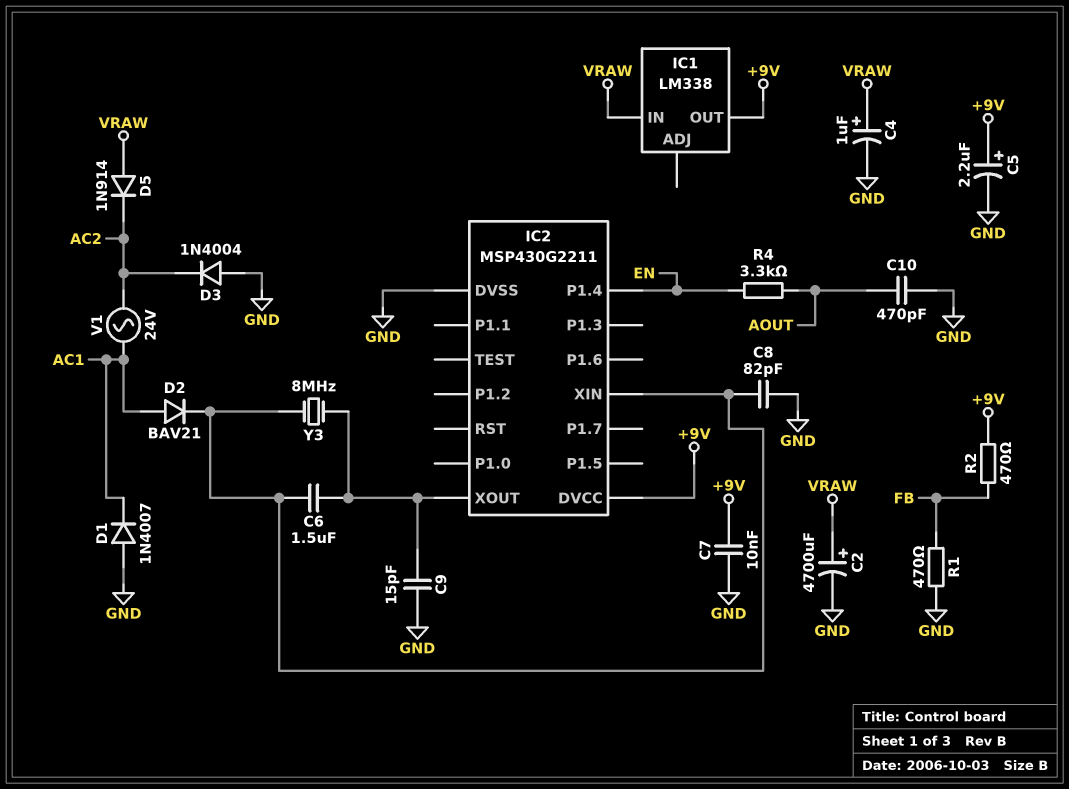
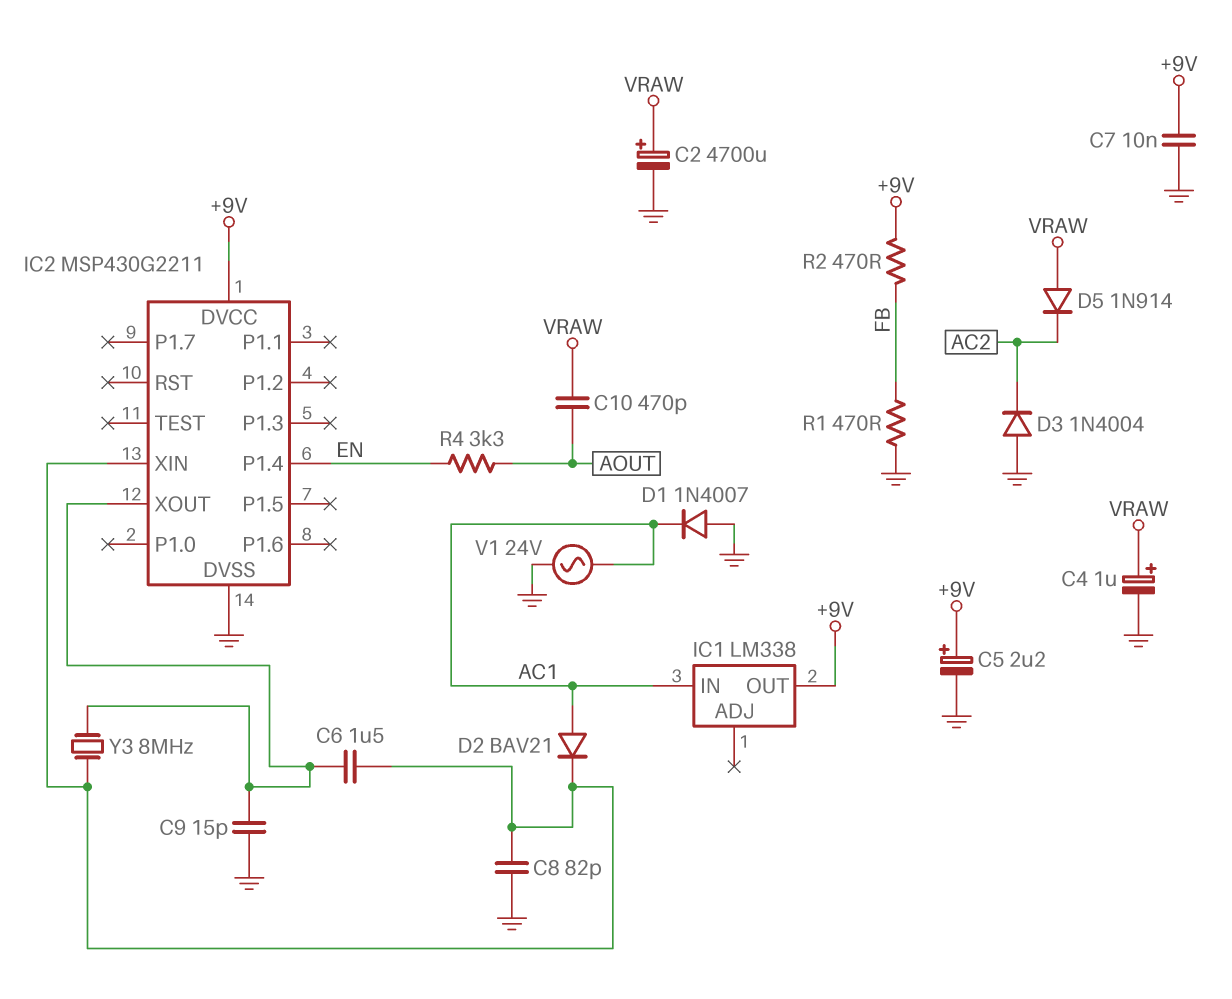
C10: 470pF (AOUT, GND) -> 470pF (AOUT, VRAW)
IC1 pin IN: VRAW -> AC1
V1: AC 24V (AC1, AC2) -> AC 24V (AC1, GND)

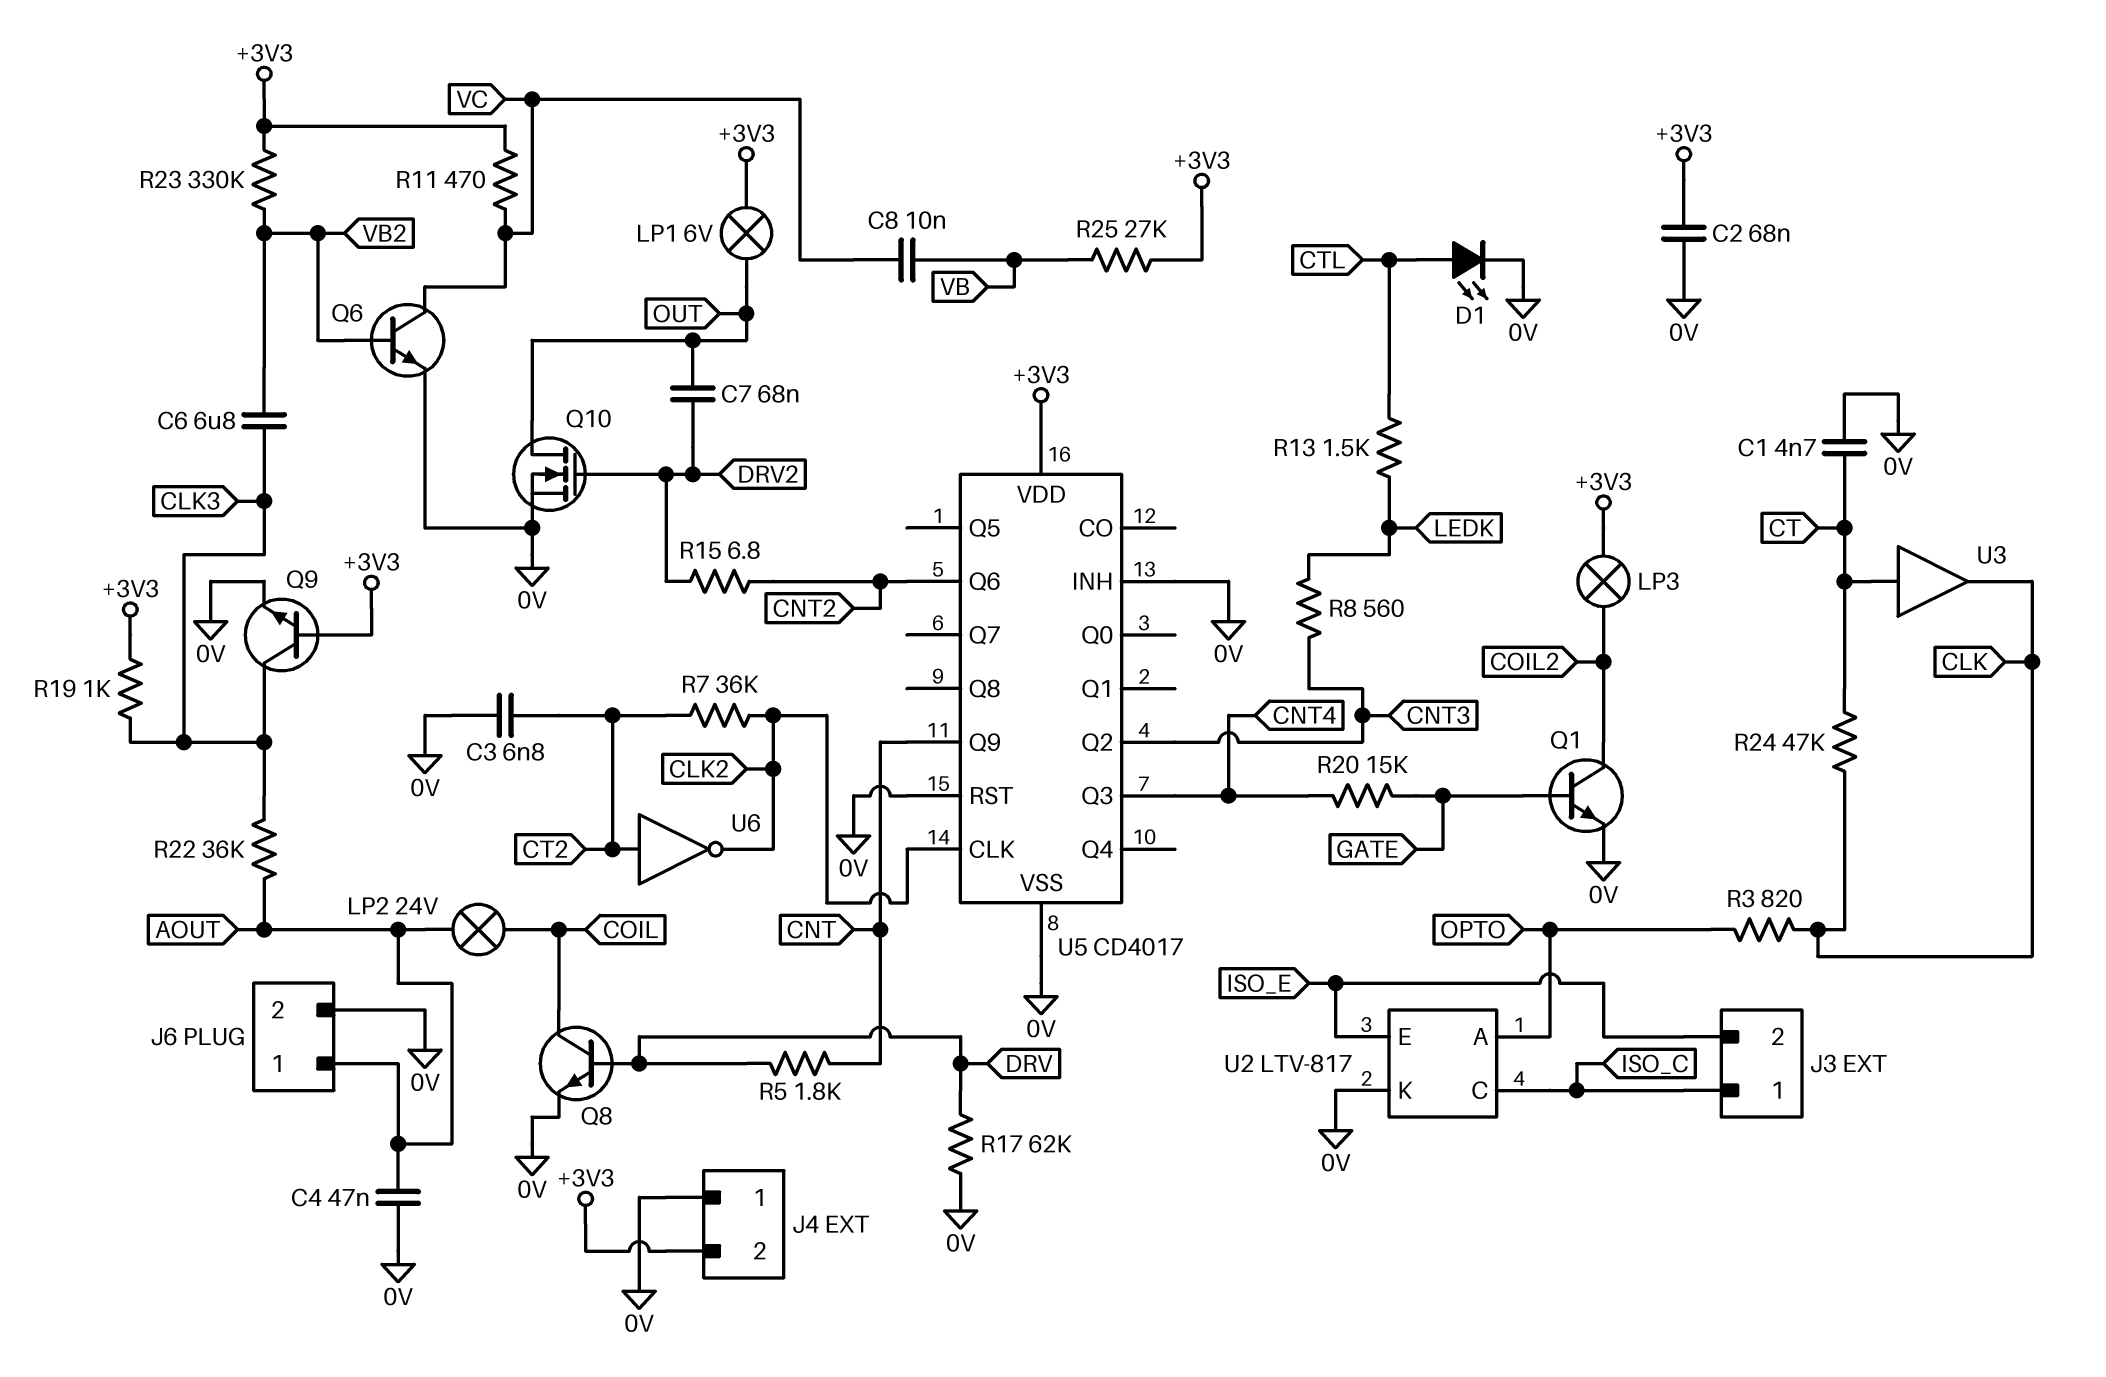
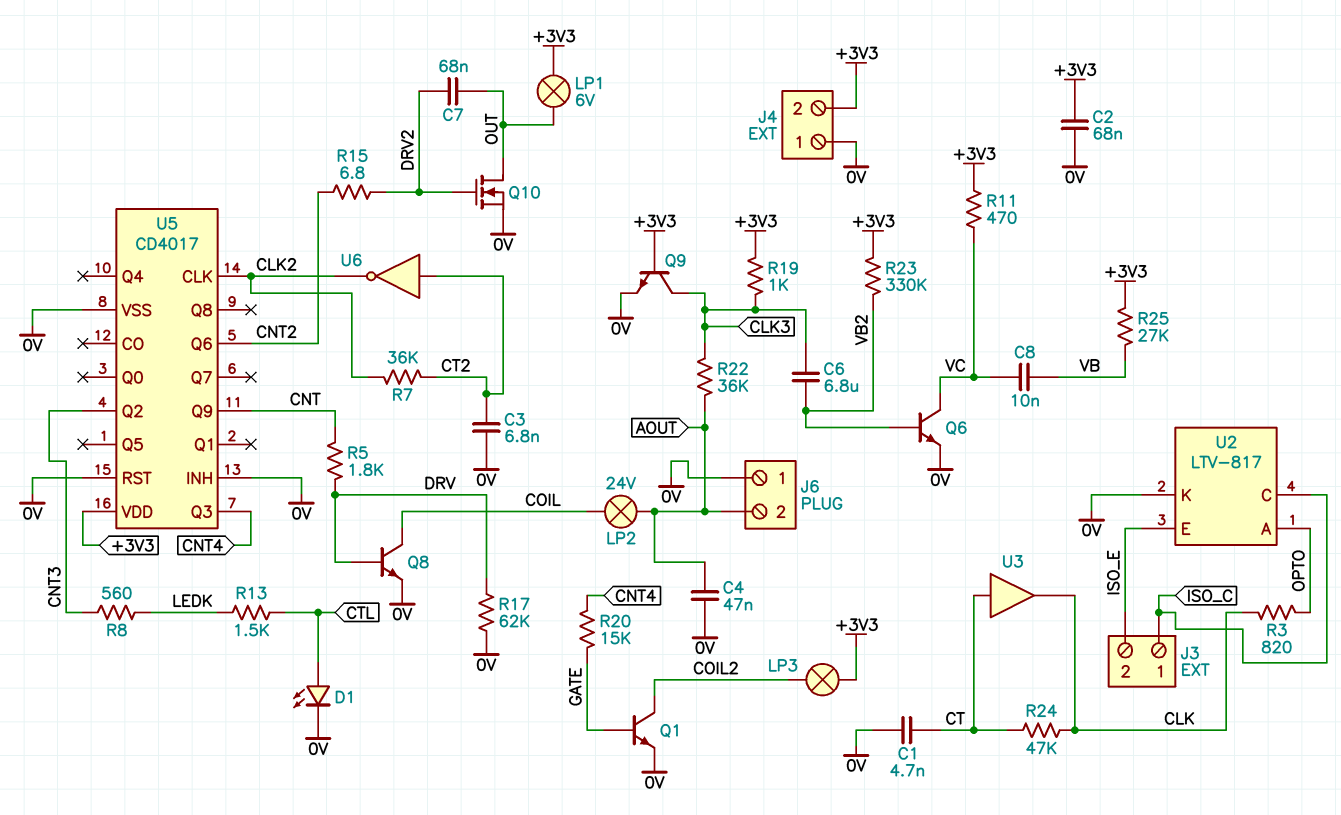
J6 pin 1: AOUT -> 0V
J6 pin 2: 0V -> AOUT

•••

» **To do**
What lines above contain the word "VRAW"? Return each such line.

» **Problem solution**
C10: 470pF (AOUT, GND) -> 470pF (AOUT, VRAW)
IC1 pin IN: VRAW -> AC1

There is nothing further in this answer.